Data supplied section start

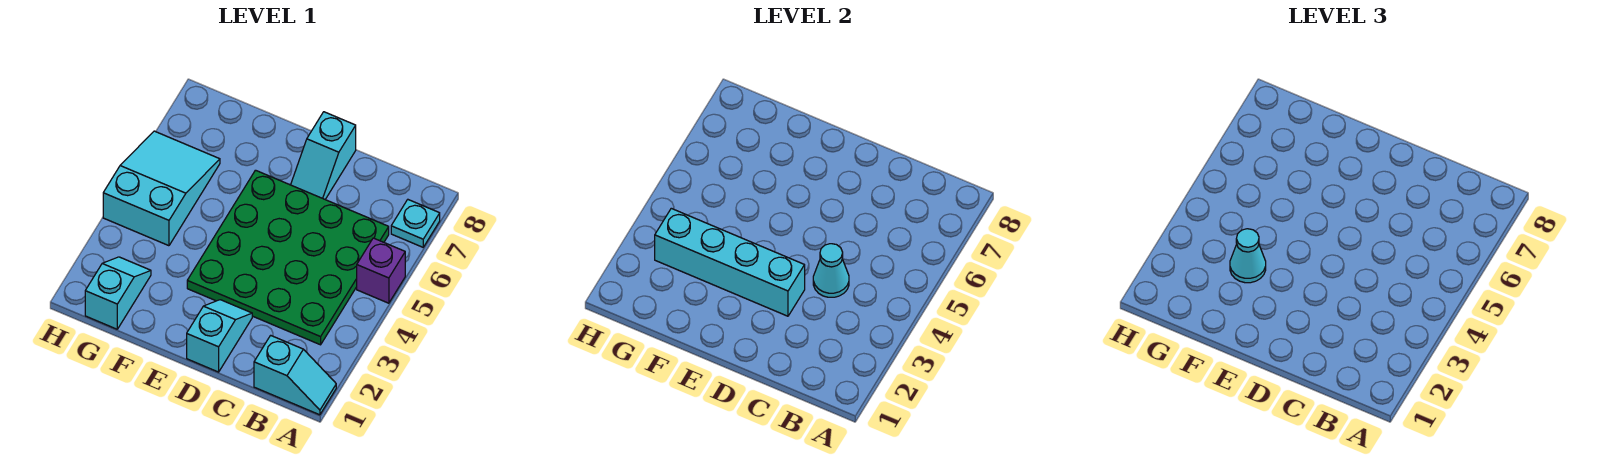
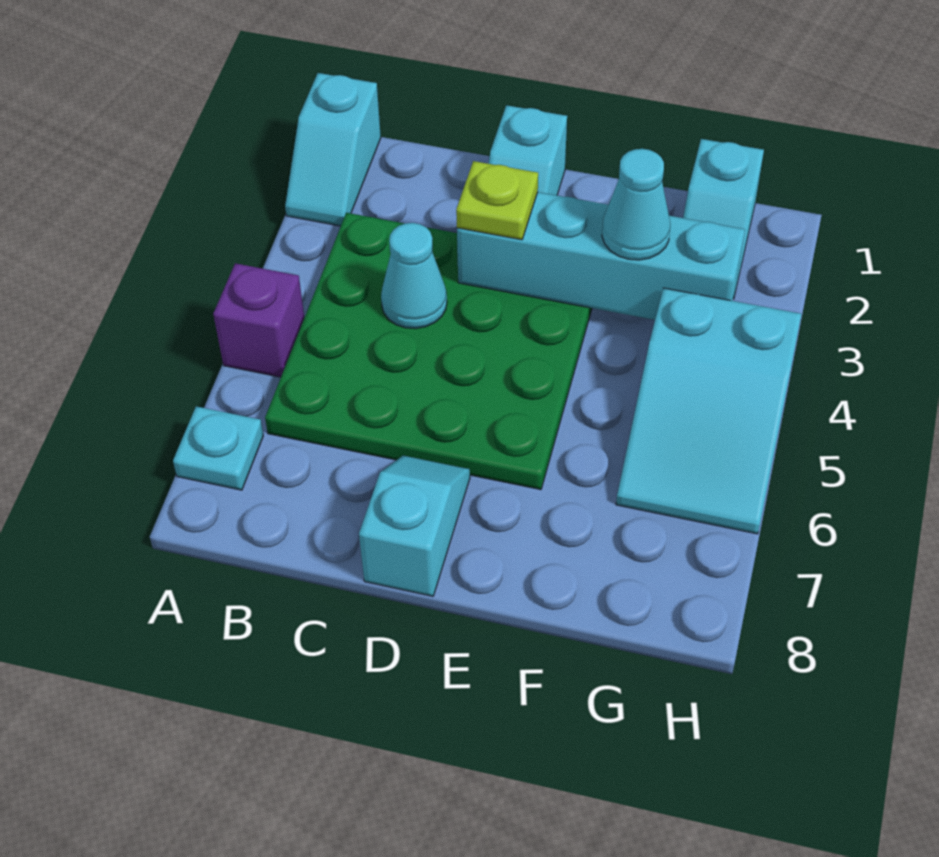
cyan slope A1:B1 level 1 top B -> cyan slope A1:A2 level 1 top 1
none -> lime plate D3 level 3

Data supplied section end
Data supplied section start

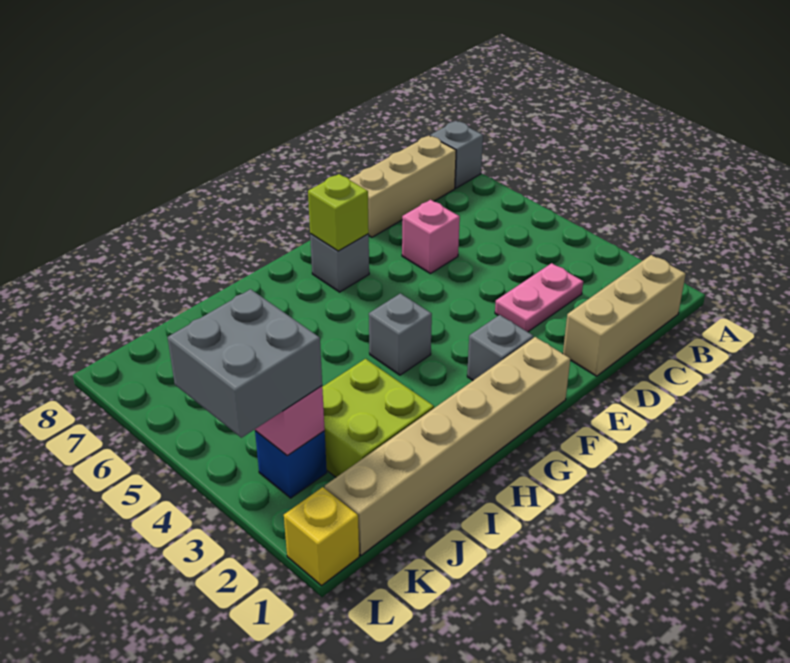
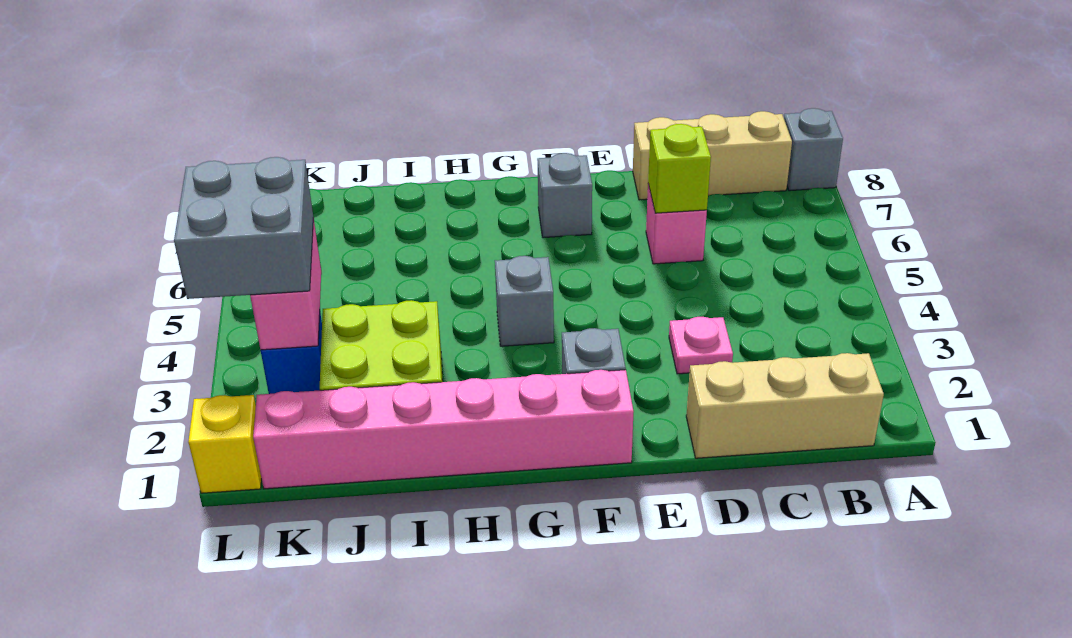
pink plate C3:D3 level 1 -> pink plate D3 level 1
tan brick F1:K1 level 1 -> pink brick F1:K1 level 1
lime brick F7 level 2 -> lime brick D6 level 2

Data supplied section end
Data supplied section start

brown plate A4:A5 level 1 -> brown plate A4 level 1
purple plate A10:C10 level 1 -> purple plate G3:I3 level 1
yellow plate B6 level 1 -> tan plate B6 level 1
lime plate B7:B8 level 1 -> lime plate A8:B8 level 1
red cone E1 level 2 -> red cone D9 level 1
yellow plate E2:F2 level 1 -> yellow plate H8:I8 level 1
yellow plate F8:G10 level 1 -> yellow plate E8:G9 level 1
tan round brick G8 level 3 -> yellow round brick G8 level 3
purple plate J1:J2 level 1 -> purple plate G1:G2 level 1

Data supplied section end

▶ **Work request**:
Please reproduce the lines from the line with "lime plate B7:B8" to the line with "purple plate J1:J2", both ends included, exactly as they appear above.

▶ **Output for this exercise**:
lime plate B7:B8 level 1 -> lime plate A8:B8 level 1
red cone E1 level 2 -> red cone D9 level 1
yellow plate E2:F2 level 1 -> yellow plate H8:I8 level 1
yellow plate F8:G10 level 1 -> yellow plate E8:G9 level 1
tan round brick G8 level 3 -> yellow round brick G8 level 3
purple plate J1:J2 level 1 -> purple plate G1:G2 level 1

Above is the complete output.